How to complete this task:
Copy all lines below exactly as written. Leave pictures out.

Records for this exercise:
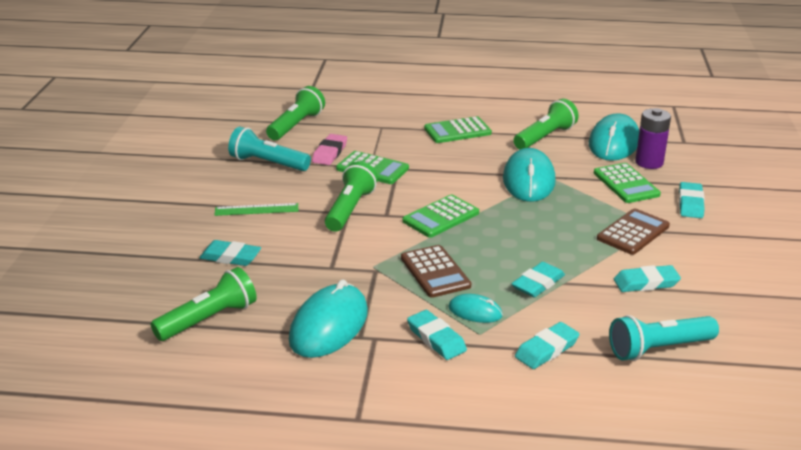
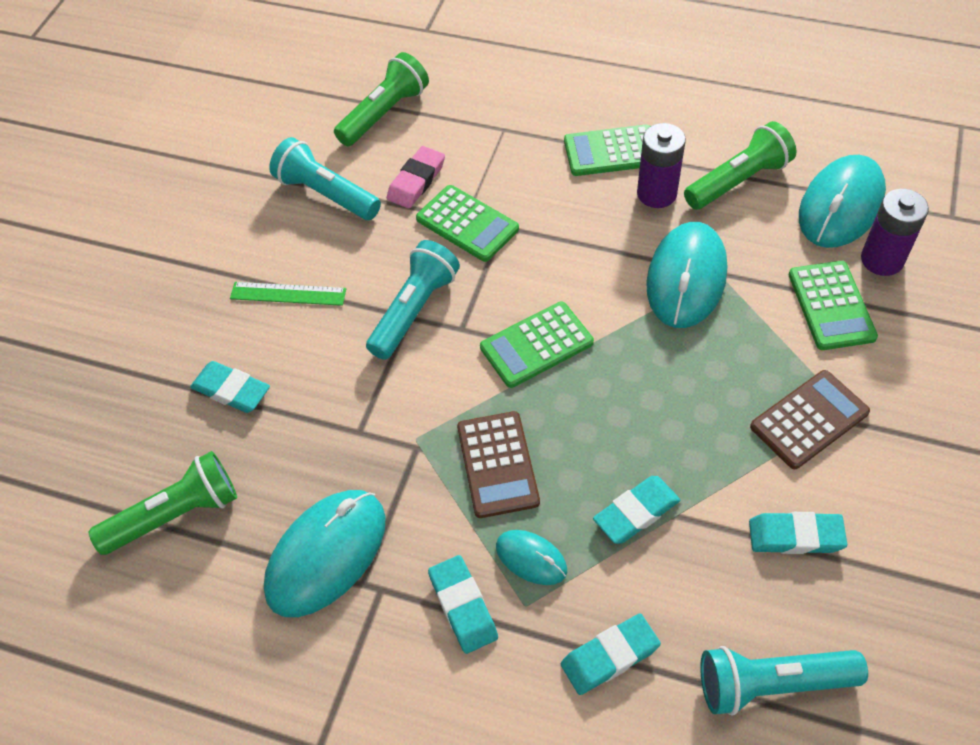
camera: 15 degrees right, 25 degrees up
(350, 209) = (414, 310): green flashlight -> turquoise flashlight
(494, 146) = (656, 193): none -> purple battery
(690, 204) = (918, 365): turquoise eraser -> none

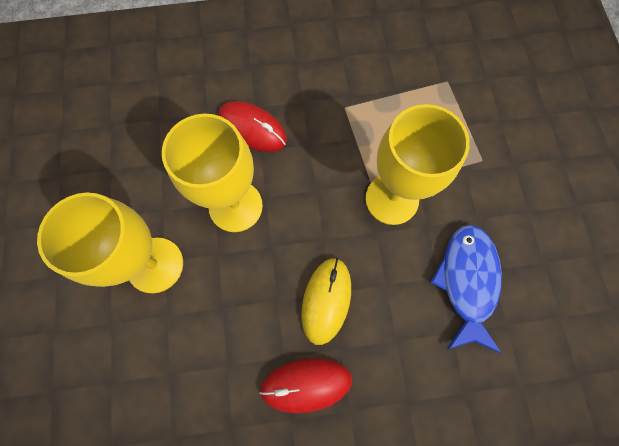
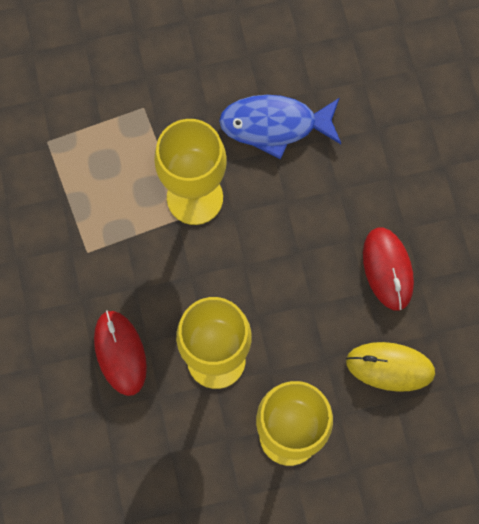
camera: 95 degrees left, 0 degrees up
(252, 128) = (120, 353): red mouse -> red mouse turned 45 degrees counterclockwise
(326, 300) = (307, 256): yellow mouse -> yellow mouse (390, 367)

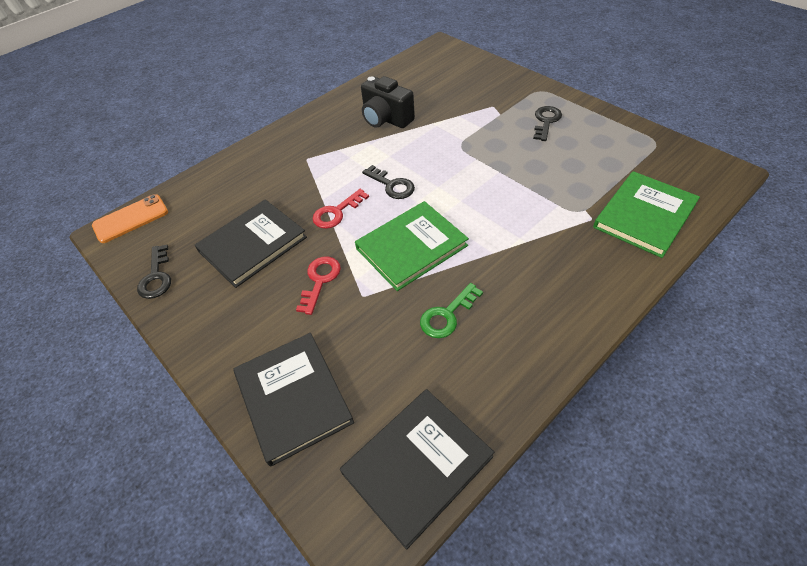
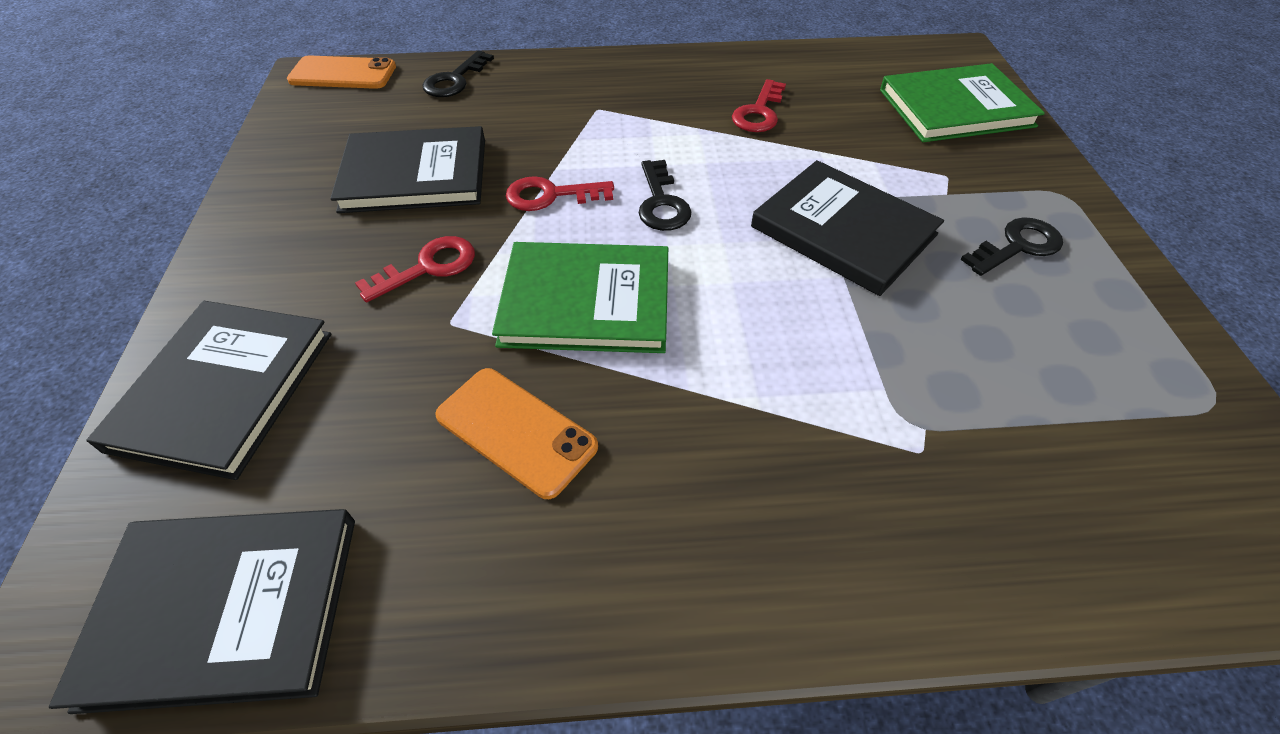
camera: 35 degrees right, 0 degrees up
(156, 277) = (286, 150): black key -> black key (455, 80)
(386, 119) = (759, 112): black camera -> red key
(447, 315) = (516, 431): green key -> orange phone
(479, 153) = (843, 231): none -> black book
(644, 216) = (1035, 517): green book -> green book (955, 108)

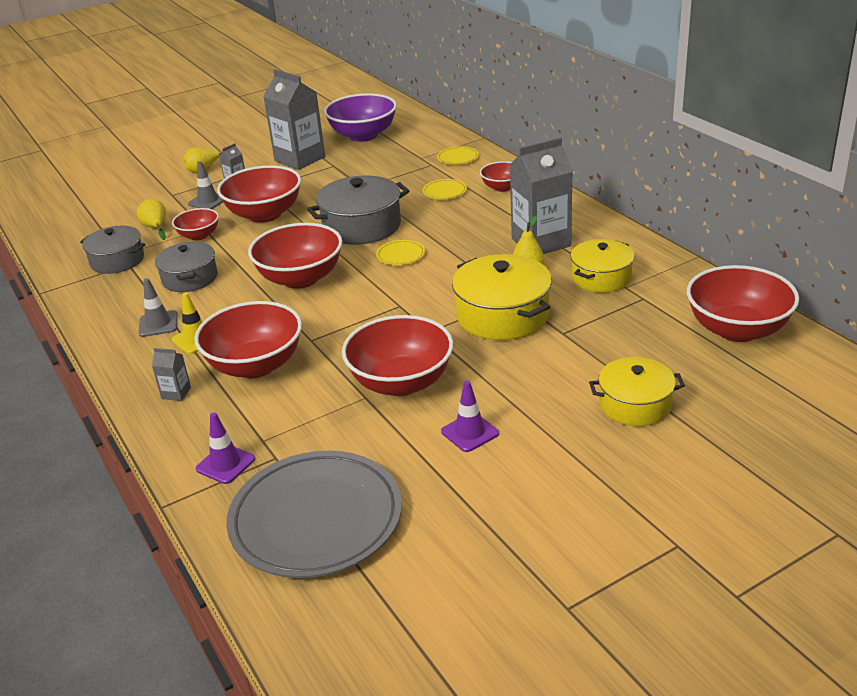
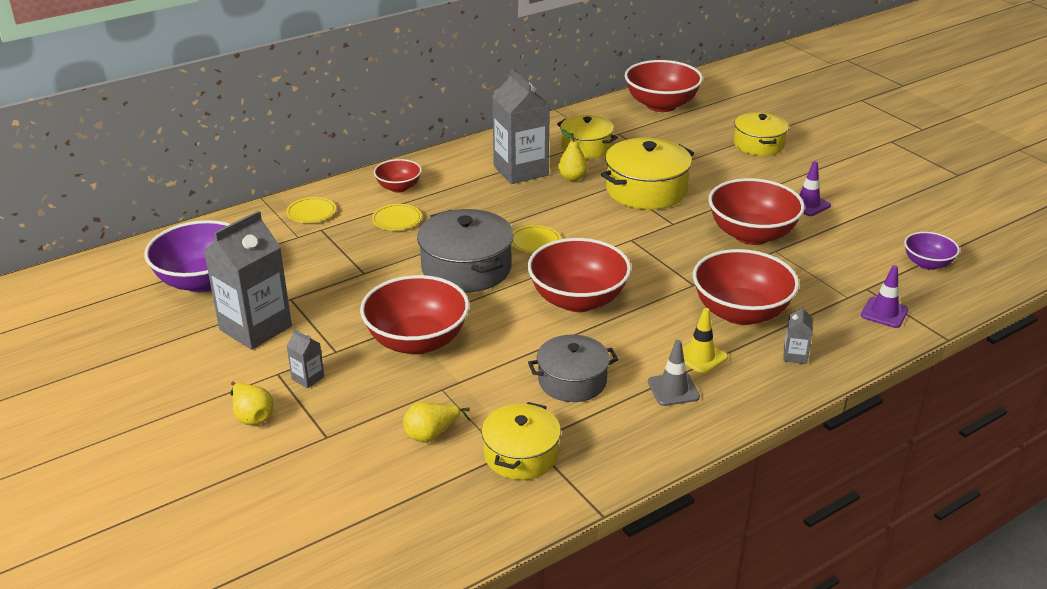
camera: 95 degrees left, 0 degrees up
(117, 260) = (521, 455): grey pot -> yellow pot
(199, 235) = (463, 390): red bowl -> none
(208, 201) = (362, 396): grey traffic cone -> none
(316, 519) = (927, 264): grey plate -> purple bowl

Answer for the task:
camera: 15 degrees right, 25 degrees up
(350, 209) = (414, 310): green flashlight -> turquoise flashlight
(494, 146) = (656, 193): none -> purple battery
(690, 204) = (918, 365): turquoise eraser -> none

camera: 95 degrees left, 0 degrees up
(252, 128) = (120, 353): red mouse -> red mouse turned 45 degrees counterclockwise
(326, 300) = (307, 256): yellow mouse -> yellow mouse (390, 367)

camera: 35 degrees right, 0 degrees up
(156, 277) = (286, 150): black key -> black key (455, 80)
(386, 119) = (759, 112): black camera -> red key
(447, 315) = (516, 431): green key -> orange phone
(479, 153) = (843, 231): none -> black book
(644, 216) = (1035, 517): green book -> green book (955, 108)

camera: 95 degrees left, 0 degrees up
(117, 260) = (521, 455): grey pot -> yellow pot
(199, 235) = (463, 390): red bowl -> none
(208, 201) = (362, 396): grey traffic cone -> none
(316, 519) = (927, 264): grey plate -> purple bowl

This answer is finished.